▶ _THE TASK_: Print the records exactly and in full, please; the pictures stay out.

Scene images with change listings:

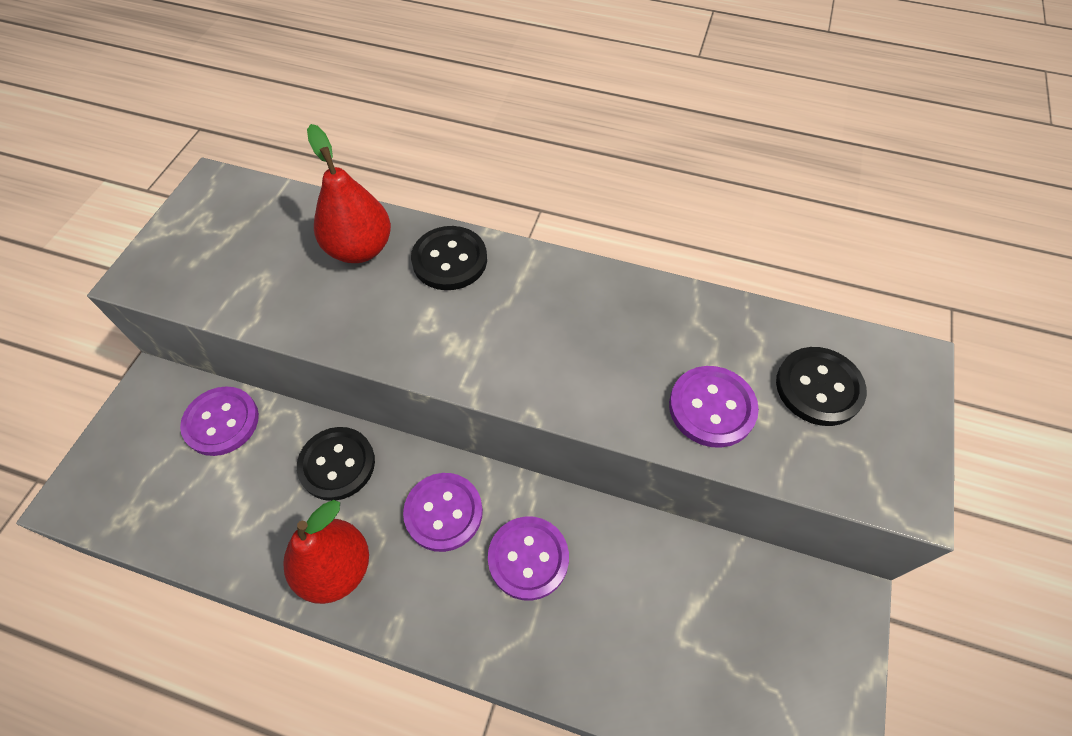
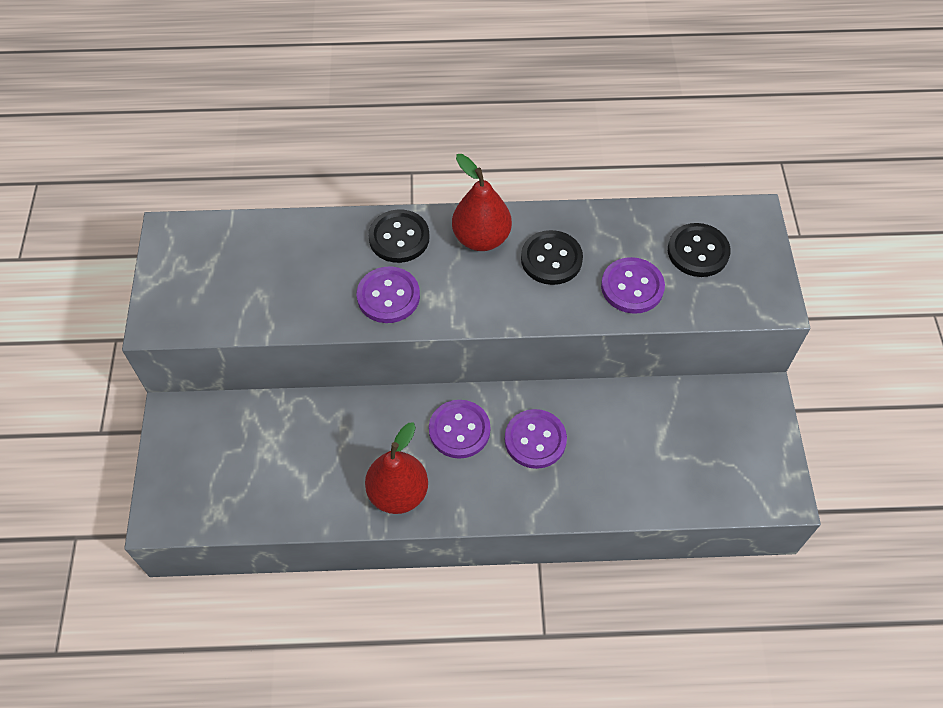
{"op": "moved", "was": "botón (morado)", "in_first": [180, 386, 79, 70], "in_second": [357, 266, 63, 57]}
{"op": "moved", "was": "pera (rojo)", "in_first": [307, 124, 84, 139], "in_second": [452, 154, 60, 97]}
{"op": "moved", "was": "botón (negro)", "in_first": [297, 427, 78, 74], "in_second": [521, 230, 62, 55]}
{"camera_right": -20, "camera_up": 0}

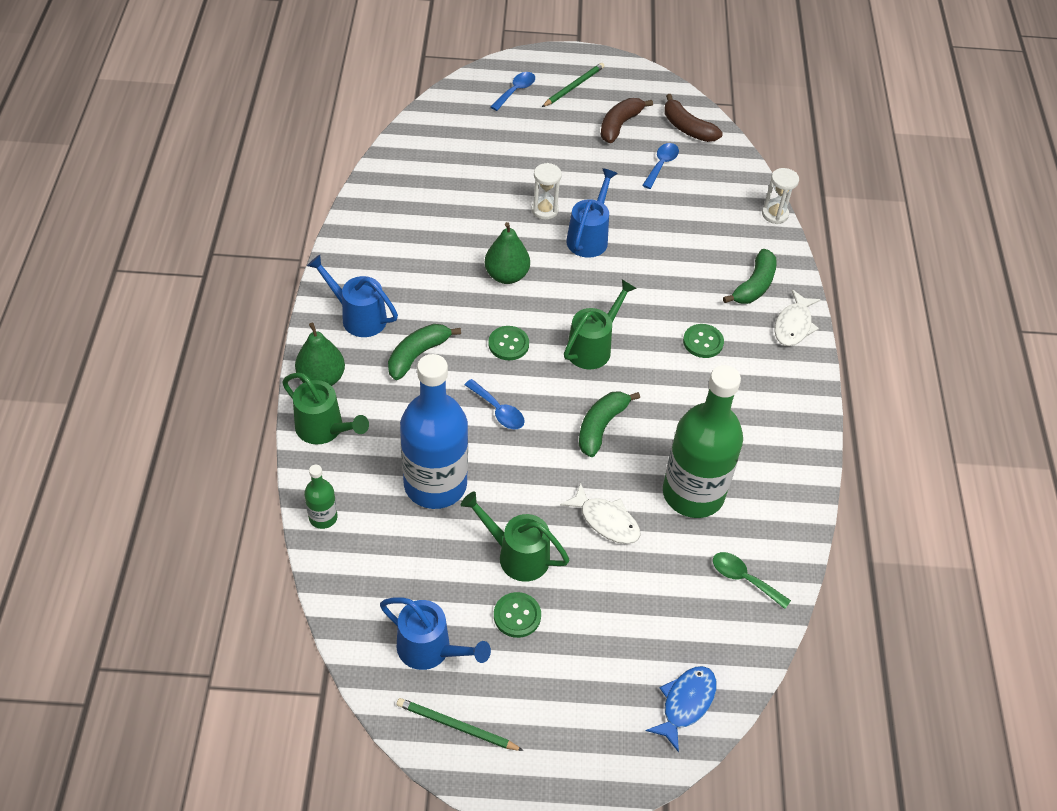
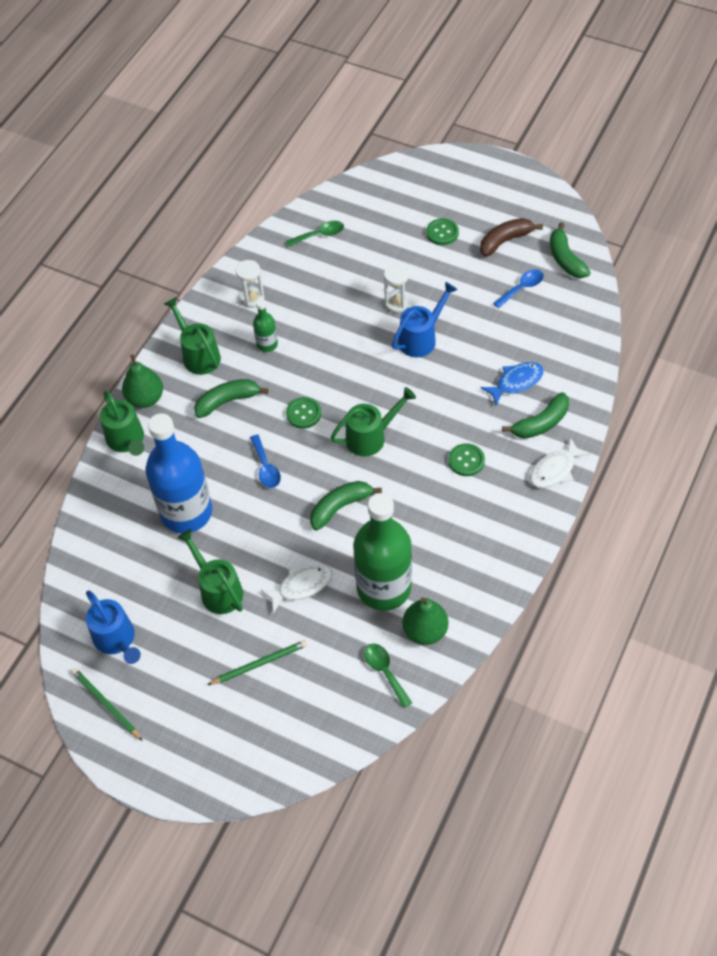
{"op": "recoloured", "was": "regadera (azul)", "now": "regadera (verde)", "in_first": [307, 255, 91, 82], "in_second": [164, 297, 57, 78]}
{"op": "moved", "was": "lápiz (verde)", "in_first": [542, 63, 62, 44], "in_second": [207, 640, 100, 45]}
{"op": "moved", "was": "reloj de arena (blanco)", "in_first": [762, 168, 37, 56], "in_second": [236, 260, 28, 48]}
{"op": "moved", "was": "botella (verde)", "in_first": [304, 465, 34, 64], "in_second": [253, 300, 25, 52]}
{"op": "turned", "was": "pez (blanco)", "in_first": [560, 483, 81, 61], "in_second": [261, 564, 71, 50], "clockwise": -90}
{"op": "added", "now": "cuchara (verde)", "in_second": [286, 221, 58, 26]}
{"op": "moved", "was": "pera (verde)", "in_first": [485, 222, 45, 62], "in_second": [402, 597, 46, 48]}
{"op": "moved", "was": "botón (verde)", "in_first": [494, 592, 47, 46], "in_second": [426, 218, 33, 27]}
{"op": "moved", "was": "pez (azul)", "in_first": [646, 666, 71, 86], "in_second": [480, 362, 64, 43]}
{"op": "recoloured", "was": "plátano (marrón)", "now": "plátano (verde)", "in_first": [664, 94, 59, 48], "in_second": [550, 222, 41, 56]}
{"op": "removed", "was": "cuchara (azul)", "in_first": [490, 72, 45, 39]}
{"camera_right": 30, "camera_up": 5}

▶ _SOLUTION_:
{"op": "moved", "was": "botón (morado)", "in_first": [180, 386, 79, 70], "in_second": [357, 266, 63, 57]}
{"op": "moved", "was": "pera (rojo)", "in_first": [307, 124, 84, 139], "in_second": [452, 154, 60, 97]}
{"op": "moved", "was": "botón (negro)", "in_first": [297, 427, 78, 74], "in_second": [521, 230, 62, 55]}
{"camera_right": -20, "camera_up": 0}

{"op": "recoloured", "was": "regadera (azul)", "now": "regadera (verde)", "in_first": [307, 255, 91, 82], "in_second": [164, 297, 57, 78]}
{"op": "moved", "was": "lápiz (verde)", "in_first": [542, 63, 62, 44], "in_second": [207, 640, 100, 45]}
{"op": "moved", "was": "reloj de arena (blanco)", "in_first": [762, 168, 37, 56], "in_second": [236, 260, 28, 48]}
{"op": "moved", "was": "botella (verde)", "in_first": [304, 465, 34, 64], "in_second": [253, 300, 25, 52]}
{"op": "turned", "was": "pez (blanco)", "in_first": [560, 483, 81, 61], "in_second": [261, 564, 71, 50], "clockwise": -90}
{"op": "added", "now": "cuchara (verde)", "in_second": [286, 221, 58, 26]}
{"op": "moved", "was": "pera (verde)", "in_first": [485, 222, 45, 62], "in_second": [402, 597, 46, 48]}
{"op": "moved", "was": "botón (verde)", "in_first": [494, 592, 47, 46], "in_second": [426, 218, 33, 27]}
{"op": "moved", "was": "pez (azul)", "in_first": [646, 666, 71, 86], "in_second": [480, 362, 64, 43]}
{"op": "recoloured", "was": "plátano (marrón)", "now": "plátano (verde)", "in_first": [664, 94, 59, 48], "in_second": [550, 222, 41, 56]}
{"op": "removed", "was": "cuchara (azul)", "in_first": [490, 72, 45, 39]}
{"camera_right": 30, "camera_up": 5}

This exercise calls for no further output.